Reproduce the records below word for word, omitting the pictures.

-------- STORED RECORDS --------

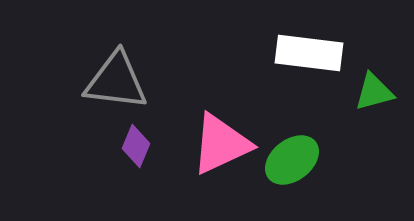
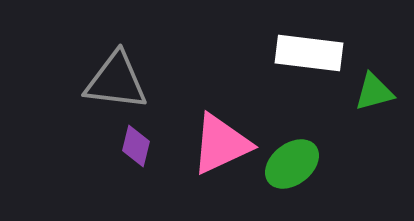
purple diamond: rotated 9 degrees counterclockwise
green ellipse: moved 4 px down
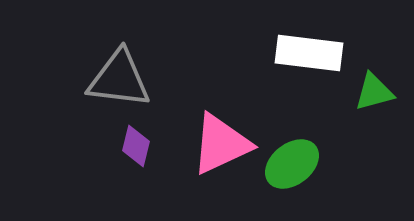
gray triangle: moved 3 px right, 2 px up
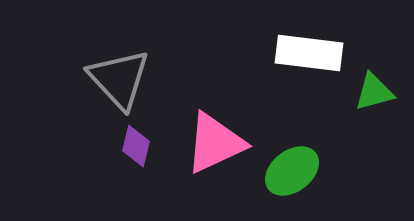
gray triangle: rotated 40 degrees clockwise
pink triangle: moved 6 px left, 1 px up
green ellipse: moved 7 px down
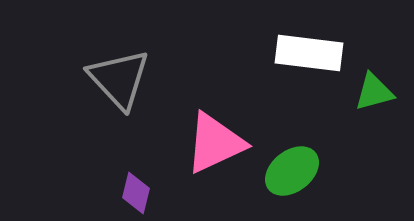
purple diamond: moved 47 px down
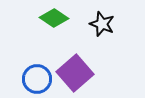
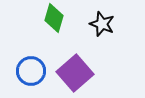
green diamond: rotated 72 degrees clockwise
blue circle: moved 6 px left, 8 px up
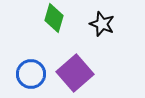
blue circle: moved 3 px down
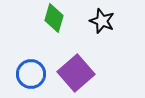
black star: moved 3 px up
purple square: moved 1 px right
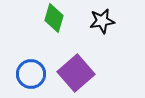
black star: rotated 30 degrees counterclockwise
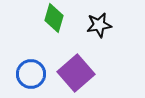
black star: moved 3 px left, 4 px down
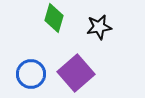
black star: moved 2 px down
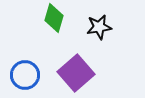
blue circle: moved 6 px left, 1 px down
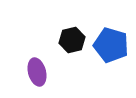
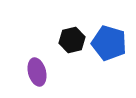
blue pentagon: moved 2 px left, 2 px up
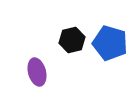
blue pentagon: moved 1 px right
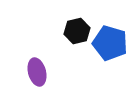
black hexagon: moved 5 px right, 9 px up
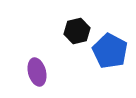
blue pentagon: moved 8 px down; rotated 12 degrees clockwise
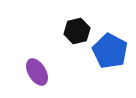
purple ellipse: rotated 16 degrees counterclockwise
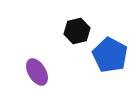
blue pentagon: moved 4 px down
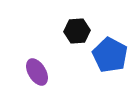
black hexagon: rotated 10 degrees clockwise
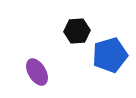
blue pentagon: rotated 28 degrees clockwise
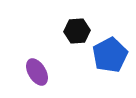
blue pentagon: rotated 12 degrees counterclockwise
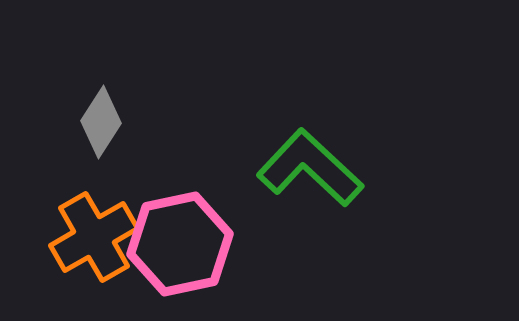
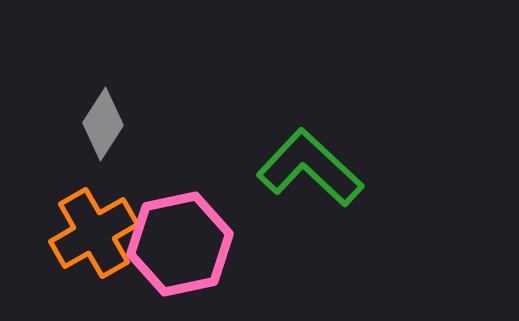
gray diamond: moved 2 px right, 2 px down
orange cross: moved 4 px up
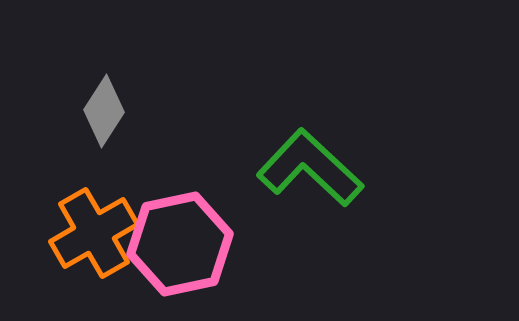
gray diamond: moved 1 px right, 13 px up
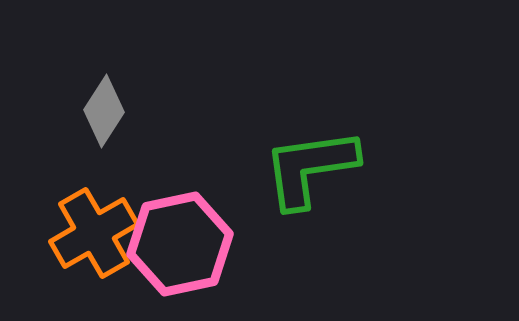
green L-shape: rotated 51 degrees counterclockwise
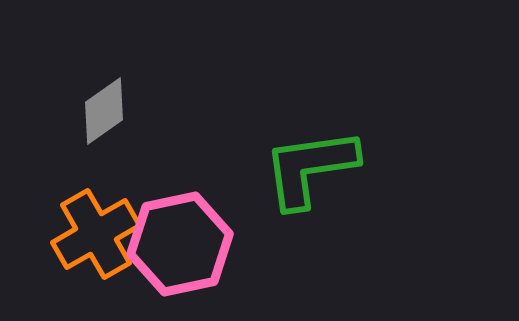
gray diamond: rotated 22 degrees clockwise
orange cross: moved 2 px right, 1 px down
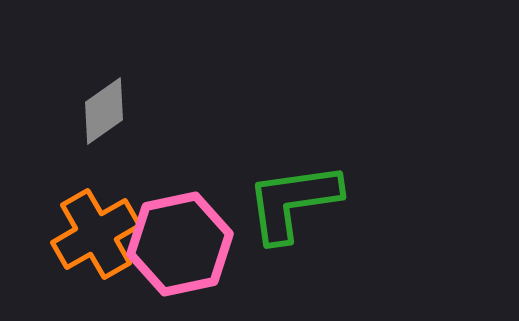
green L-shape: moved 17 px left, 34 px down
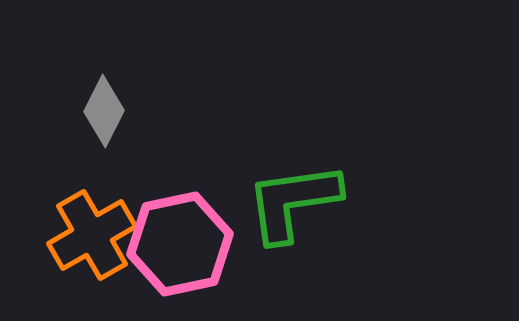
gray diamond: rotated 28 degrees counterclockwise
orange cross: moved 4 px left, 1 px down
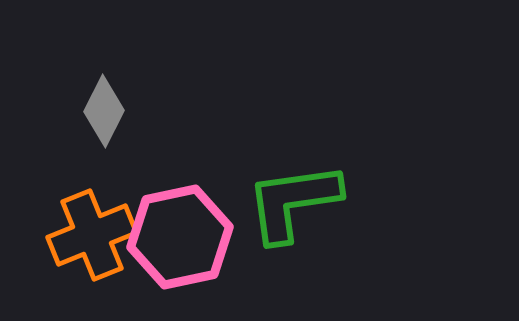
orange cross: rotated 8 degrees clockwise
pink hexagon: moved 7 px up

--------

FINISHED TASK:
purple diamond: rotated 9 degrees counterclockwise
green ellipse: moved 4 px down
gray triangle: moved 3 px right, 2 px up
gray triangle: rotated 40 degrees clockwise
pink triangle: moved 6 px left, 1 px up
green ellipse: moved 7 px down
purple diamond: moved 47 px down
green diamond: rotated 72 degrees clockwise
blue circle: moved 6 px left, 8 px up
blue circle: moved 3 px down
black star: moved 3 px up
purple square: moved 1 px right
black star: rotated 30 degrees counterclockwise
black star: moved 3 px left, 4 px down
black star: moved 2 px down
blue circle: moved 6 px left, 1 px down
blue pentagon: moved 2 px left, 2 px up
blue pentagon: moved 1 px right
black hexagon: moved 5 px right, 9 px up
blue pentagon: moved 8 px down; rotated 12 degrees clockwise
purple ellipse: rotated 16 degrees counterclockwise
blue pentagon: moved 4 px down
black hexagon: rotated 10 degrees clockwise
blue pentagon: rotated 28 degrees clockwise
blue pentagon: rotated 12 degrees counterclockwise
gray diamond: moved 2 px right, 2 px down
orange cross: moved 4 px up
gray diamond: moved 1 px right, 13 px up
green L-shape: rotated 51 degrees counterclockwise
gray diamond: rotated 22 degrees clockwise
orange cross: moved 2 px right, 1 px down
green L-shape: moved 17 px left, 34 px down
gray diamond: rotated 28 degrees counterclockwise
orange cross: moved 4 px left, 1 px down
orange cross: rotated 8 degrees clockwise
pink hexagon: moved 7 px up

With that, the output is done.